Supplied records section start

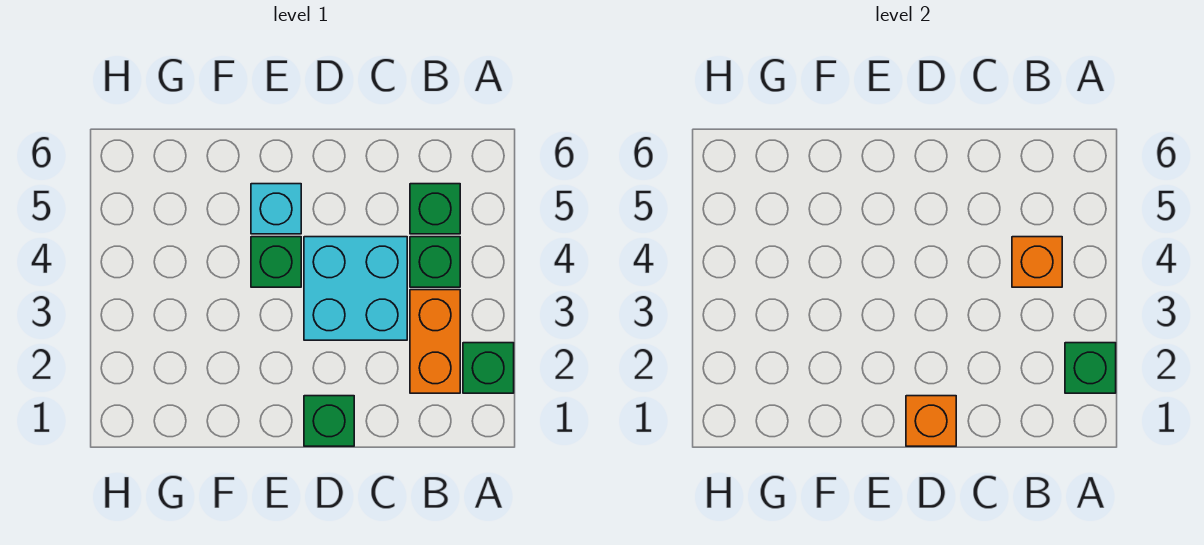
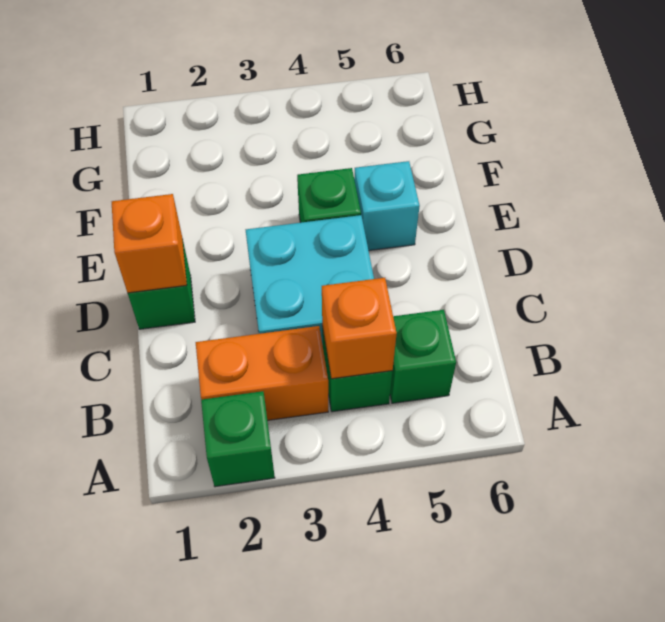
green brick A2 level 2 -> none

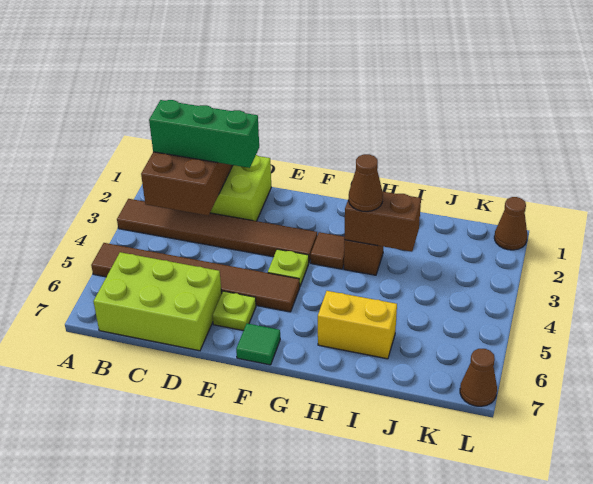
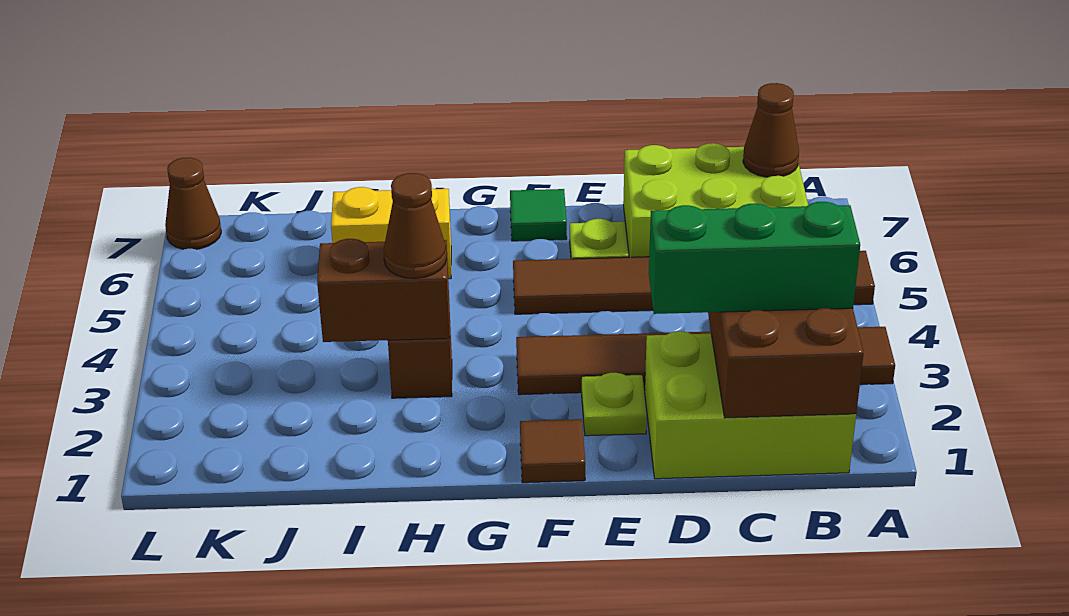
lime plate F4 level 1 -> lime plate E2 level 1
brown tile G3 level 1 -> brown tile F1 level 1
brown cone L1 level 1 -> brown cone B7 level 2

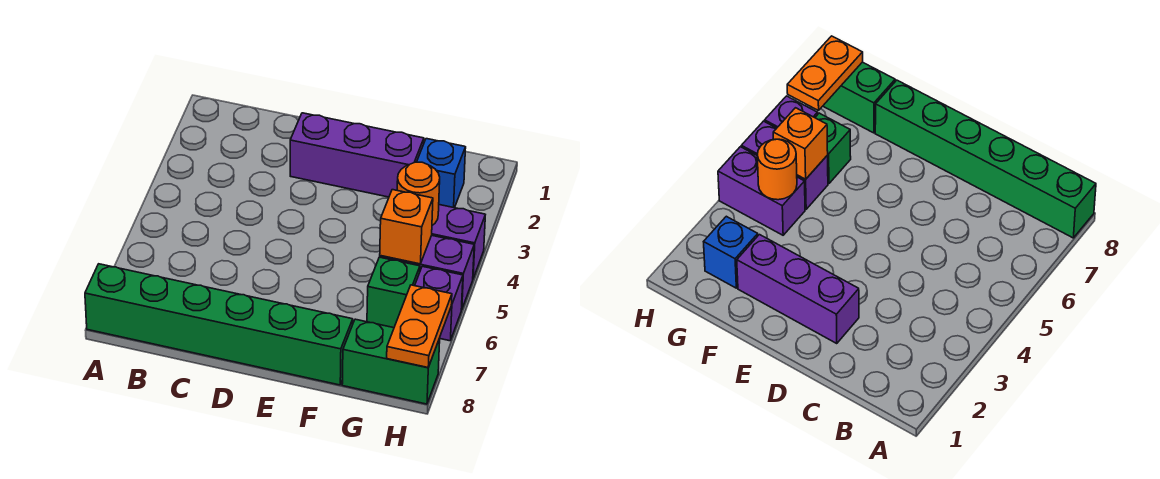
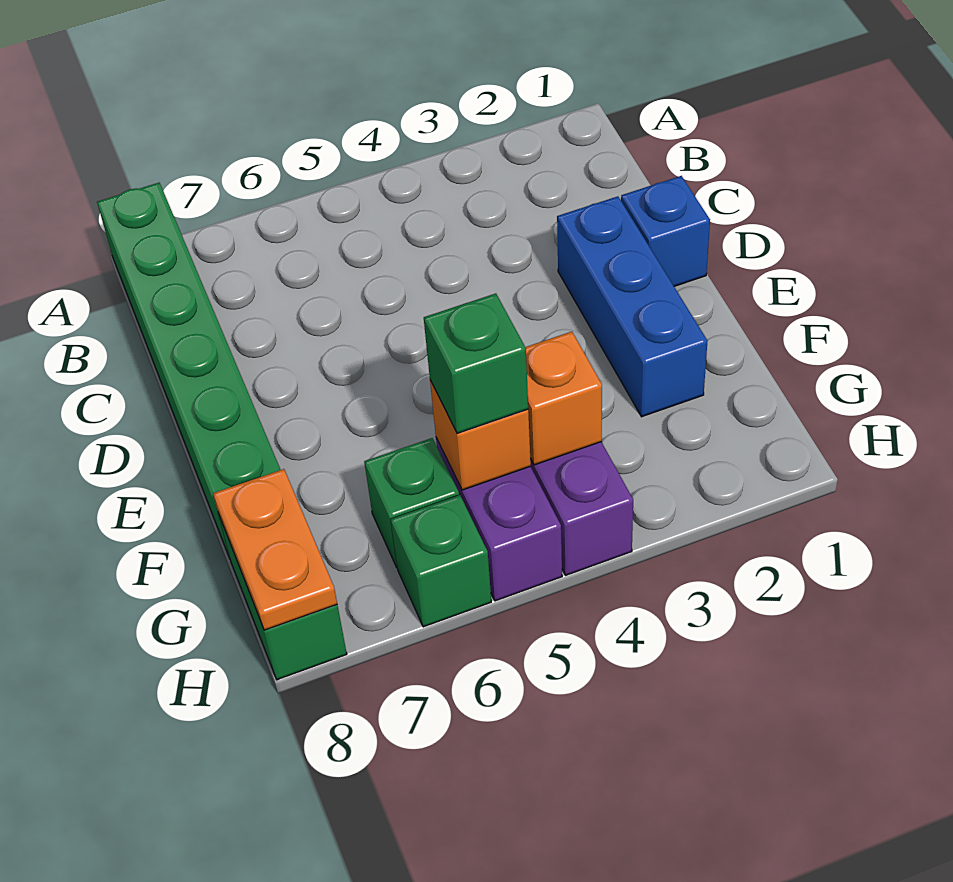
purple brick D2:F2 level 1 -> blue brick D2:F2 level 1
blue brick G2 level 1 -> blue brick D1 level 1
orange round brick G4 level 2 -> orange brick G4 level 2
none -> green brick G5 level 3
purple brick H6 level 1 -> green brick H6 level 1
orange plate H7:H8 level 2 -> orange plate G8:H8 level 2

Supplied records section end

Assignment: Skipping all images, print the data above a second time exactly.

Result below:
green brick A2 level 2 -> none

lime plate F4 level 1 -> lime plate E2 level 1
brown tile G3 level 1 -> brown tile F1 level 1
brown cone L1 level 1 -> brown cone B7 level 2

purple brick D2:F2 level 1 -> blue brick D2:F2 level 1
blue brick G2 level 1 -> blue brick D1 level 1
orange round brick G4 level 2 -> orange brick G4 level 2
none -> green brick G5 level 3
purple brick H6 level 1 -> green brick H6 level 1
orange plate H7:H8 level 2 -> orange plate G8:H8 level 2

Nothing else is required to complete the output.